What to produce: Retype the data below exactly, skipping pictures.

Provided data:
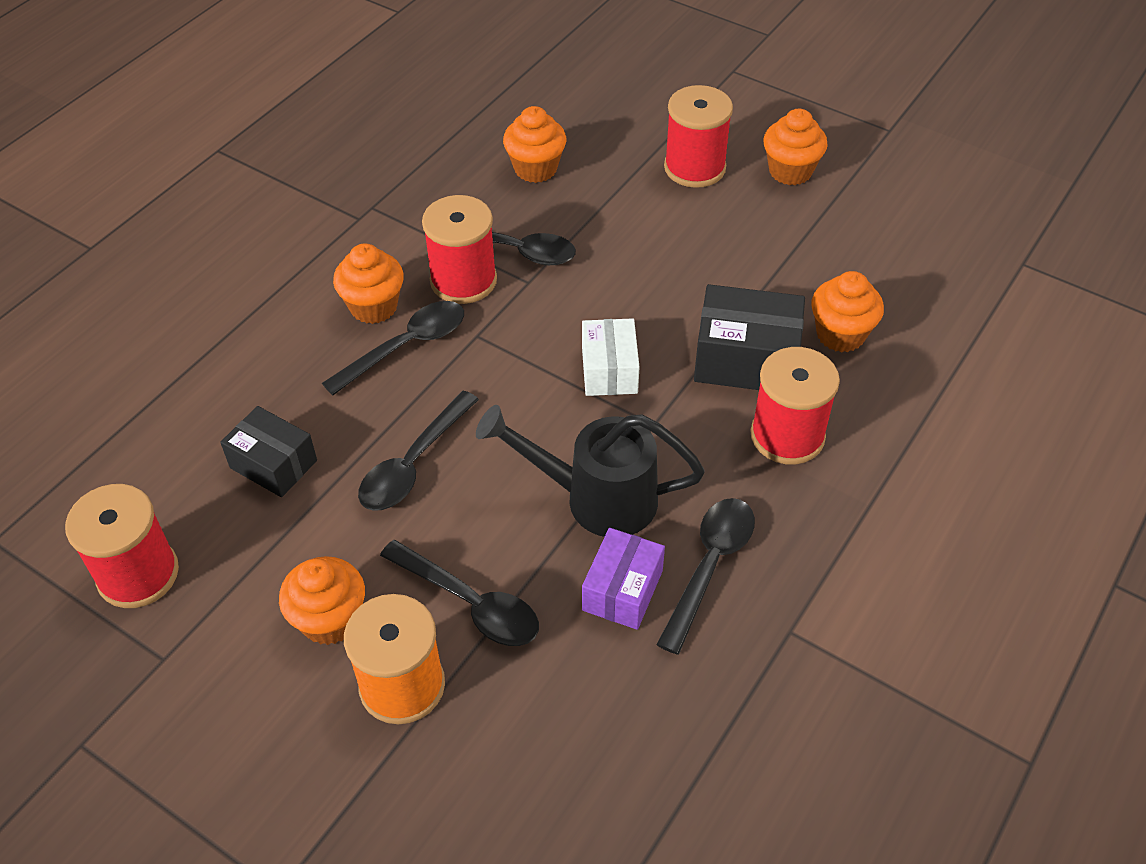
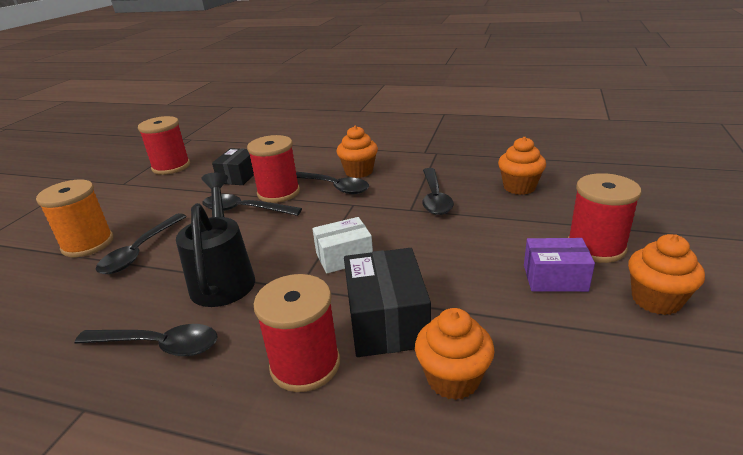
camera: 75 degrees right, 20 degrees down
(330, 620) = (137, 214): orange cupcake -> none
(463, 280) = (396, 189): red spool -> red spool (278, 193)
(622, 590) = (141, 306): purple box -> purple box (555, 278)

Result:
camera: 75 degrees right, 20 degrees down
(330, 620) = (137, 214): orange cupcake -> none
(463, 280) = (396, 189): red spool -> red spool (278, 193)
(622, 590) = (141, 306): purple box -> purple box (555, 278)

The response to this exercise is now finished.